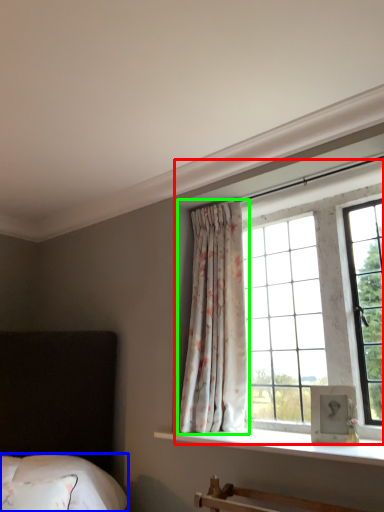
Question: Which object is positioned closest to bay window (highlighted by a red box)? Select from bedding (highlighted by a blue box) and curtain (highlighted by a green box).

Choices:
 (A) bedding
 (B) curtain

Answer: (B)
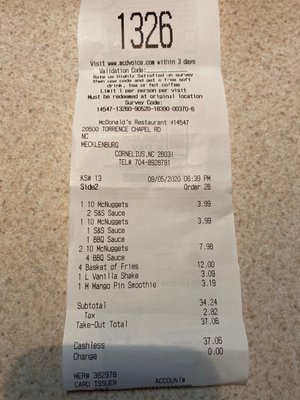
The height and width of the screenshot is (400, 300). Find the location of `counter`. counter is located at coordinates (55, 185).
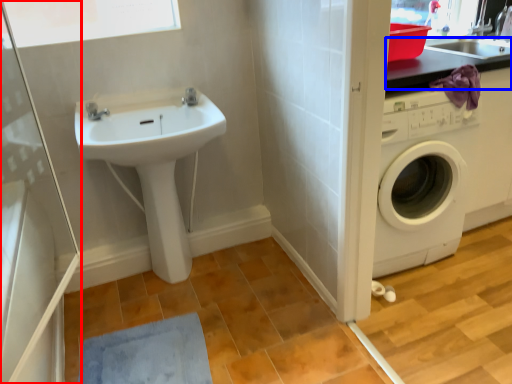
Question: Which of the following is the farthest to the observer, screen door (highlighted by a red box) or counter top (highlighted by a blue box)?

Choices:
 (A) screen door
 (B) counter top

Answer: (B)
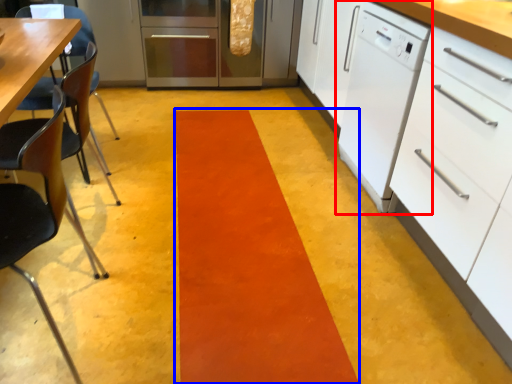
━━━━━━━━
Reproduce the text of all the items above word for word, leaving out the pictures.

Solution below:
Question: Which object is positioned closest to bay window (highlighted by a red box)? Select from bedding (highlighted by a blue box) and curtain (highlighted by a green box).

Choices:
 (A) bedding
 (B) curtain

Answer: (B)
The height and width of the screenshot is (400, 300). Find the location of `counter`. counter is located at coordinates (55, 185).
Question: Which of the following is the farthest to the observer, screen door (highlighted by a red box) or counter top (highlighted by a blue box)?

Choices:
 (A) screen door
 (B) counter top

Answer: (B)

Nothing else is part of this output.